§ Data extract
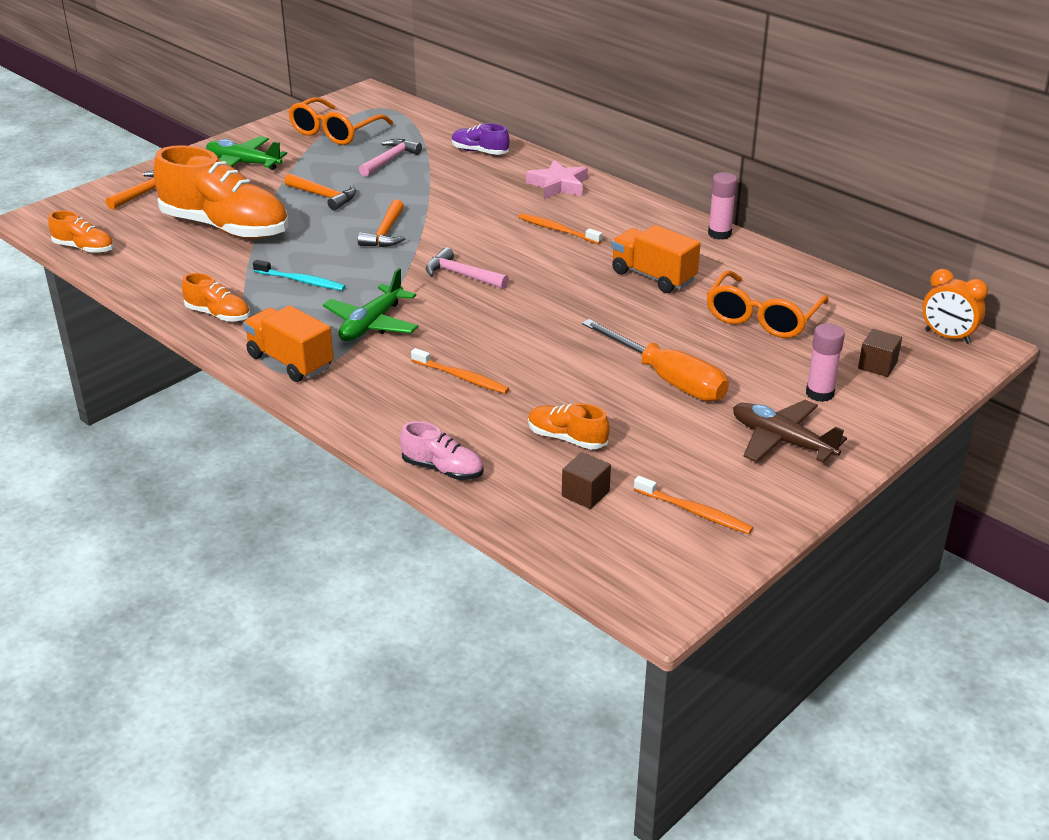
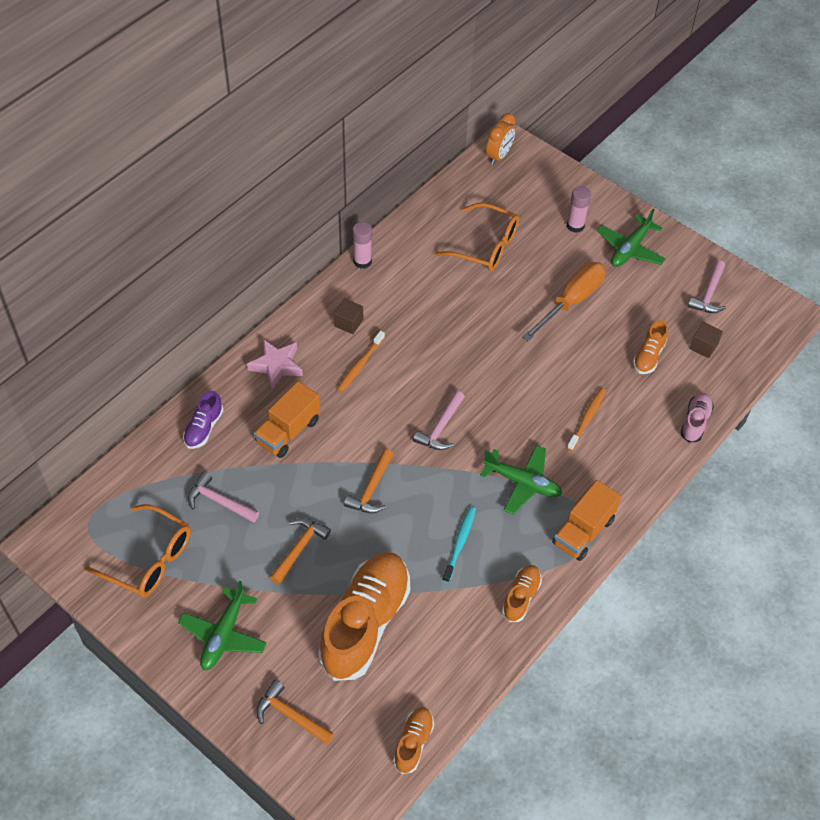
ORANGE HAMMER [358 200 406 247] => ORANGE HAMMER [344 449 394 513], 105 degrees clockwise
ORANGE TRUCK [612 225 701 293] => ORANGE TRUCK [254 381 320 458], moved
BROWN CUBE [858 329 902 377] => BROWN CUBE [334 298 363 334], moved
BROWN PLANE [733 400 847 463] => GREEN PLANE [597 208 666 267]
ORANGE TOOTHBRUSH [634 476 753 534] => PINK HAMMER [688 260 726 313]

§ Work task
Check all the records above and select each line where the string "ORANGE" is found.

§ Response box
ORANGE HAMMER [358 200 406 247] => ORANGE HAMMER [344 449 394 513], 105 degrees clockwise
ORANGE TRUCK [612 225 701 293] => ORANGE TRUCK [254 381 320 458], moved
ORANGE TOOTHBRUSH [634 476 753 534] => PINK HAMMER [688 260 726 313]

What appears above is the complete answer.